**Brief:**
Print every line of the listing below, starting with the line that holds "camera: 30 degrees right, 10 degrees down" and going on through the line that holds "turquoise dice [487,313,550,382]", both included, and print nothing else.

■ ■ ■

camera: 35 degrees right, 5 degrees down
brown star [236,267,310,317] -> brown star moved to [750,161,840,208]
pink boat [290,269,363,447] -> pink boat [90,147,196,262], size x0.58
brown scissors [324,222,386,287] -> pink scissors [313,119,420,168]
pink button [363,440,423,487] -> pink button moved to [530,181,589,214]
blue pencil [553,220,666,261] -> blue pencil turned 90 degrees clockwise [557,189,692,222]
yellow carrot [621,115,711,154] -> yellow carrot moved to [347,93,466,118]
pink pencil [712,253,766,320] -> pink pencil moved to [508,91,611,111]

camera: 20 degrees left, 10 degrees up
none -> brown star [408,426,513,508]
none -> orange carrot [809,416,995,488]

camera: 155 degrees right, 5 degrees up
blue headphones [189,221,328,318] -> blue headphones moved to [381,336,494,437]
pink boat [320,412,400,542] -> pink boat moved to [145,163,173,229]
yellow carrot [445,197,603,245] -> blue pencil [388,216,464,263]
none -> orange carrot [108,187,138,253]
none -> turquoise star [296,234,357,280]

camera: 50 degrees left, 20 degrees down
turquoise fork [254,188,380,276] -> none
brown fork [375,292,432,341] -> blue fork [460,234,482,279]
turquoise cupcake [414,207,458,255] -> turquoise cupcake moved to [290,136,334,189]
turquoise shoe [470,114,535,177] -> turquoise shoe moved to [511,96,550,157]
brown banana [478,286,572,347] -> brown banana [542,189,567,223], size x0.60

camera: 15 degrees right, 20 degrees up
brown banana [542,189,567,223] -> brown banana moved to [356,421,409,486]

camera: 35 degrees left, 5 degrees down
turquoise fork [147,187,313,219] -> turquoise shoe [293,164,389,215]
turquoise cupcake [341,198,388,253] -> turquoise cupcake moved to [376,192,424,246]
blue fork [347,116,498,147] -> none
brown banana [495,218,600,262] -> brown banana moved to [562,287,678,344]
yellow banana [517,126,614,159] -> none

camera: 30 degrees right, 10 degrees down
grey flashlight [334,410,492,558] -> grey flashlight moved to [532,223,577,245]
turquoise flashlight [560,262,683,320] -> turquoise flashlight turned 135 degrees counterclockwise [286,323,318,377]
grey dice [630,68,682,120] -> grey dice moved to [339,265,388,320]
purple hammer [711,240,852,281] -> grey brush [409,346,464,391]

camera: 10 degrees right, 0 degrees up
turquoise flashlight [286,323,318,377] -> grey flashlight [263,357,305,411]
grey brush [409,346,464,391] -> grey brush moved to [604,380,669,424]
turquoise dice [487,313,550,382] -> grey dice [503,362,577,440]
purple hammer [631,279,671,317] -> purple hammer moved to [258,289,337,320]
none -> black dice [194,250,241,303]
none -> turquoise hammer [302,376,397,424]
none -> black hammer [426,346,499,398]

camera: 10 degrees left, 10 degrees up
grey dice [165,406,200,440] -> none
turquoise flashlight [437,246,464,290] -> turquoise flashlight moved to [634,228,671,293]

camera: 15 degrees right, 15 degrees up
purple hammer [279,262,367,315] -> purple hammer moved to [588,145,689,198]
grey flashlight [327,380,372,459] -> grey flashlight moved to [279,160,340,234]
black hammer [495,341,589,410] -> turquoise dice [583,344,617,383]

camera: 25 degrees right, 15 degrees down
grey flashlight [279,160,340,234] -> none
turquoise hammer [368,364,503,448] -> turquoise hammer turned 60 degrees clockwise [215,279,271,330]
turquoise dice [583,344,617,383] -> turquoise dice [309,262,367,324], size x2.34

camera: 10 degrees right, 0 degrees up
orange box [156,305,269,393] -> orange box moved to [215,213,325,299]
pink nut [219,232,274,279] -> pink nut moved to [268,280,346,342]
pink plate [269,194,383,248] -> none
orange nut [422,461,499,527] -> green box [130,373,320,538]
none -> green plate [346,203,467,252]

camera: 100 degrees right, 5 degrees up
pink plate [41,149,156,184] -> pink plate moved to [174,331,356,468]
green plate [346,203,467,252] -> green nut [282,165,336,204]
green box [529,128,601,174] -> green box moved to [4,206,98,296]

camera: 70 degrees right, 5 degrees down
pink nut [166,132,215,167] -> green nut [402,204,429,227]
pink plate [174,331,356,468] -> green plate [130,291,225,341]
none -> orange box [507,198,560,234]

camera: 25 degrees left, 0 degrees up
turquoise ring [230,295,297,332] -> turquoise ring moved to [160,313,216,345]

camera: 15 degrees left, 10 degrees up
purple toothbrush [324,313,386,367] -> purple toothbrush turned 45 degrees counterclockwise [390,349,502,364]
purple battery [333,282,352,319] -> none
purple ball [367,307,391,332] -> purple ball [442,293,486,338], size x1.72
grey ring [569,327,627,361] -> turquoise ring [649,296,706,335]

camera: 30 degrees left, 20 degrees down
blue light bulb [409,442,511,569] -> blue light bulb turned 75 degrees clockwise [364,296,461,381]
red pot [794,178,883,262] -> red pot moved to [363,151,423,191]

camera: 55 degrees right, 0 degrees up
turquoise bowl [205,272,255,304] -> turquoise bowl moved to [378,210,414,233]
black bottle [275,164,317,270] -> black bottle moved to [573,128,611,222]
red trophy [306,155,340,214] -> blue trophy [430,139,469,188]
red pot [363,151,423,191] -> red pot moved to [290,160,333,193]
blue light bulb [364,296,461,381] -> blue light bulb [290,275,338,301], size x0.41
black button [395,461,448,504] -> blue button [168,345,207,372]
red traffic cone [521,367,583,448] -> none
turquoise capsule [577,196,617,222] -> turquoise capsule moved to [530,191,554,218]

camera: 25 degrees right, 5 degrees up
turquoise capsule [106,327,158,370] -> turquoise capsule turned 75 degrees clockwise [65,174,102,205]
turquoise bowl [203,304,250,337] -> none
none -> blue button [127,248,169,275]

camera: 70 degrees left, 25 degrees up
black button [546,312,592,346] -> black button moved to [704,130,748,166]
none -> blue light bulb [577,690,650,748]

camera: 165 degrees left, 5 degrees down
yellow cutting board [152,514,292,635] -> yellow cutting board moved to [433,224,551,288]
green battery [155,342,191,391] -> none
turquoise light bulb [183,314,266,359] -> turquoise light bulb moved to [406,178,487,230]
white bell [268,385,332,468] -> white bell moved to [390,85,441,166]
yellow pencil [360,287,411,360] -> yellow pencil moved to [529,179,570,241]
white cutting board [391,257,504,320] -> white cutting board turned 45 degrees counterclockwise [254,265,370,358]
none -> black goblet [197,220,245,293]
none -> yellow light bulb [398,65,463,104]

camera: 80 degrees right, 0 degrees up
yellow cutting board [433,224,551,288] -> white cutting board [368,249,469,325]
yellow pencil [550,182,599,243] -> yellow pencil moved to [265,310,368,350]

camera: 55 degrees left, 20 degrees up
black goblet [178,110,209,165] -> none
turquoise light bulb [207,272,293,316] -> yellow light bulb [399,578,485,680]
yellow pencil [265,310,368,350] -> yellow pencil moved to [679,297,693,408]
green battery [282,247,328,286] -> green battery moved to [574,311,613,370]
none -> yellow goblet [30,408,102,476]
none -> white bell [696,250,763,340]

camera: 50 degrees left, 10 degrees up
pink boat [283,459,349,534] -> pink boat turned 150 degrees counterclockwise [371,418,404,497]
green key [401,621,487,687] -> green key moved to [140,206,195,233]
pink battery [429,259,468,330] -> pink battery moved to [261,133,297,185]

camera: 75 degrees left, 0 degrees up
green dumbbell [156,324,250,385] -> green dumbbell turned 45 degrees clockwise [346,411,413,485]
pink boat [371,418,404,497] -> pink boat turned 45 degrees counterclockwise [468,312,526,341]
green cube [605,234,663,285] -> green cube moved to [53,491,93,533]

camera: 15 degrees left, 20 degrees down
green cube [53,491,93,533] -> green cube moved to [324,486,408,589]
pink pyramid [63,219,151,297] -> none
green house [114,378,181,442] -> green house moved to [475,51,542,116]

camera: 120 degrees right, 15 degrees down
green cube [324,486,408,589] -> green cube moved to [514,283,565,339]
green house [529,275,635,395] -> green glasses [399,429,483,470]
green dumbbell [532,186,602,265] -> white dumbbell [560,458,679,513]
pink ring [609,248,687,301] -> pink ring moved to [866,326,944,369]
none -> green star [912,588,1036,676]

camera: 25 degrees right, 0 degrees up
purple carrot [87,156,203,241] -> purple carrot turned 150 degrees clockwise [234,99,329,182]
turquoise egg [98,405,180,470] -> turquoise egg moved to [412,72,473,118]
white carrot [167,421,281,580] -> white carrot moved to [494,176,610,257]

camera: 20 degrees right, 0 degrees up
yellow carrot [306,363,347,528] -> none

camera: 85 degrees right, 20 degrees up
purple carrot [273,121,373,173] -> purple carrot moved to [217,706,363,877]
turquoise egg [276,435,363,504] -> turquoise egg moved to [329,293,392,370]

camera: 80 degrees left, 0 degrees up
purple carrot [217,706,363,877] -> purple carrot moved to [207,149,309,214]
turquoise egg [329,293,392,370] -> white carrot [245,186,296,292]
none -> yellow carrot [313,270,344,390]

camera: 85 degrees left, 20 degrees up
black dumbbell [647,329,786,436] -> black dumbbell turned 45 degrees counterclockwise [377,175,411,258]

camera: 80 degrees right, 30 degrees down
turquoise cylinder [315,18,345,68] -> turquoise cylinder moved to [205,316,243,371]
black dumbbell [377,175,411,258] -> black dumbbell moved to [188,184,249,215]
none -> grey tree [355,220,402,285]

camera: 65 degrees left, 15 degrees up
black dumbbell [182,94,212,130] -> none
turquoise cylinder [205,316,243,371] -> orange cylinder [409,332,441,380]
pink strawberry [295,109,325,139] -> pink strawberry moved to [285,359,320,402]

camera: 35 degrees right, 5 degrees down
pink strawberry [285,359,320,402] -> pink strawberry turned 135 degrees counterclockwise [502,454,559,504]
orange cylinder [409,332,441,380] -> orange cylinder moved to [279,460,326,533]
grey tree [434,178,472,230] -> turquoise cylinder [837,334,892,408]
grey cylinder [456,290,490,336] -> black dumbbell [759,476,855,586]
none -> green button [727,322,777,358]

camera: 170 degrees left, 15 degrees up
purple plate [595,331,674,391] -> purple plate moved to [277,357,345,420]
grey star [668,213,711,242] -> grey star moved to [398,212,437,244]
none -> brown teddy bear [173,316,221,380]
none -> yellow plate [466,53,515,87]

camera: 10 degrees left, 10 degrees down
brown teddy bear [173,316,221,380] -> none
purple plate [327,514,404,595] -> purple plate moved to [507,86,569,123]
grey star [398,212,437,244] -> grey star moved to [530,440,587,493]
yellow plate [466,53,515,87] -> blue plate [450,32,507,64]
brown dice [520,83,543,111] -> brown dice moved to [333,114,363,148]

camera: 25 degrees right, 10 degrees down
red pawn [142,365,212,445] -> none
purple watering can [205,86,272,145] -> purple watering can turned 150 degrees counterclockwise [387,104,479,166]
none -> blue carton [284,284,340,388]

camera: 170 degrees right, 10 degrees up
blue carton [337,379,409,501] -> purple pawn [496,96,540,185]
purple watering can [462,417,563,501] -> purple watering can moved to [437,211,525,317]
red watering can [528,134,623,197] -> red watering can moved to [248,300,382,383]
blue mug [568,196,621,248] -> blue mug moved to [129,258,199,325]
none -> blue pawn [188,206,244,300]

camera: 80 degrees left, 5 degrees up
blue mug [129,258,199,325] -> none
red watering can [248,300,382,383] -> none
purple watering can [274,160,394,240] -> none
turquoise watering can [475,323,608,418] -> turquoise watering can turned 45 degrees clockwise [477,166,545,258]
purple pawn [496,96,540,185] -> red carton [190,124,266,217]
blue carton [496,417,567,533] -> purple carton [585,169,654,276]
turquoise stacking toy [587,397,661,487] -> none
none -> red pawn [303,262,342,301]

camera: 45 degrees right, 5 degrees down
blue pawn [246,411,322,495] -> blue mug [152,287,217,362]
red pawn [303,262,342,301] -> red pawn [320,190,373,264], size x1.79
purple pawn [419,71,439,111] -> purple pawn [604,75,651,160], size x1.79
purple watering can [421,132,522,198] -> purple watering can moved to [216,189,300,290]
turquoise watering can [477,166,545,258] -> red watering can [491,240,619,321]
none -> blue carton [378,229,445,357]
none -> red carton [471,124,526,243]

■ ■ ■

**Answer box:**
camera: 30 degrees right, 10 degrees down
grey flashlight [334,410,492,558] -> grey flashlight moved to [532,223,577,245]
turquoise flashlight [560,262,683,320] -> turquoise flashlight turned 135 degrees counterclockwise [286,323,318,377]
grey dice [630,68,682,120] -> grey dice moved to [339,265,388,320]
purple hammer [711,240,852,281] -> grey brush [409,346,464,391]

camera: 10 degrees right, 0 degrees up
turquoise flashlight [286,323,318,377] -> grey flashlight [263,357,305,411]
grey brush [409,346,464,391] -> grey brush moved to [604,380,669,424]
turquoise dice [487,313,550,382] -> grey dice [503,362,577,440]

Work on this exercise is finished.